**WHAT IS REQUIRED:**
Return, exactly as written, the line containing "grey brick K4:L4" and every line after it to the end of the records below, with no pictures.

================================

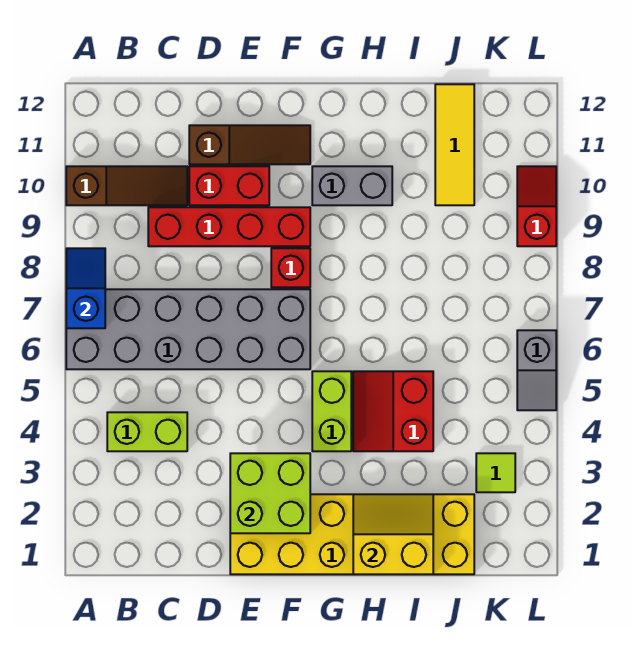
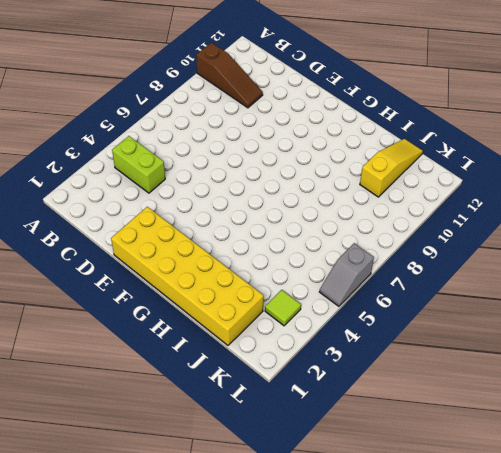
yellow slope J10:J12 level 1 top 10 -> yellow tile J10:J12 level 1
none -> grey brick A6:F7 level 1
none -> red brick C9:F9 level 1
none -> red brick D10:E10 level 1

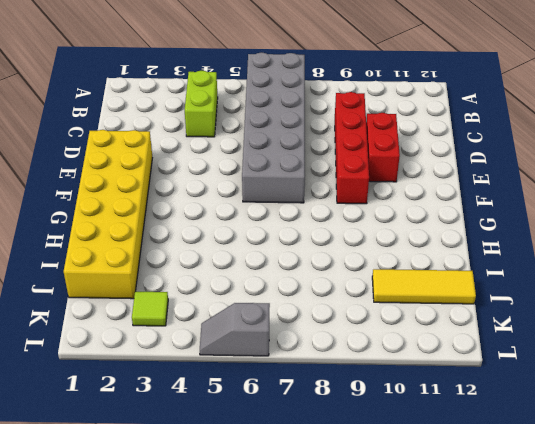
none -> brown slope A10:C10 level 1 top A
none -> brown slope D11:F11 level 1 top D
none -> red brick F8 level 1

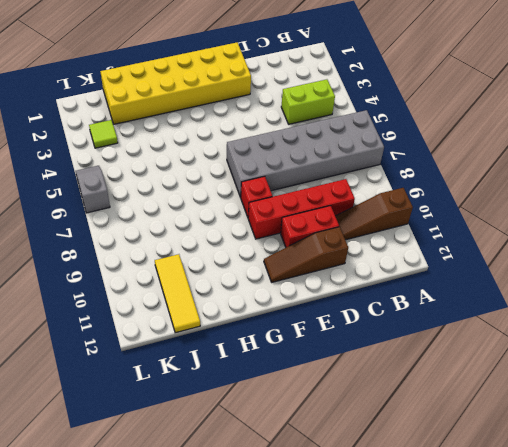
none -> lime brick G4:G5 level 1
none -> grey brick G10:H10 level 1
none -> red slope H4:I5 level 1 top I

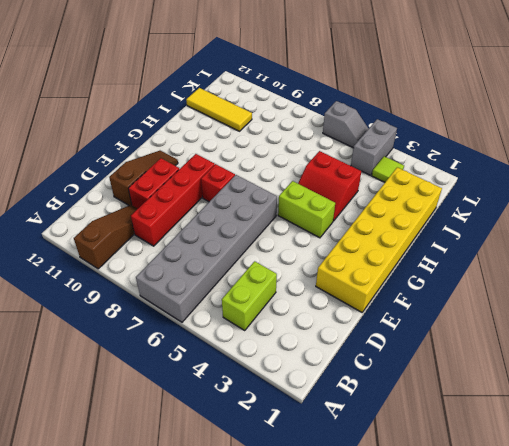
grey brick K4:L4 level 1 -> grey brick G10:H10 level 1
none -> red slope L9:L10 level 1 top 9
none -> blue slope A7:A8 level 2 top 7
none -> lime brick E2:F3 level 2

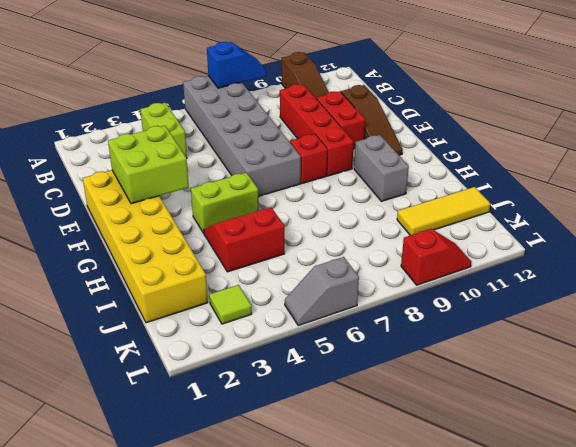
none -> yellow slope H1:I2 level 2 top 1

================================

**RESULT FOR THIS EXERCISE:**
grey brick K4:L4 level 1 -> grey brick G10:H10 level 1
none -> red slope L9:L10 level 1 top 9
none -> blue slope A7:A8 level 2 top 7
none -> lime brick E2:F3 level 2

none -> yellow slope H1:I2 level 2 top 1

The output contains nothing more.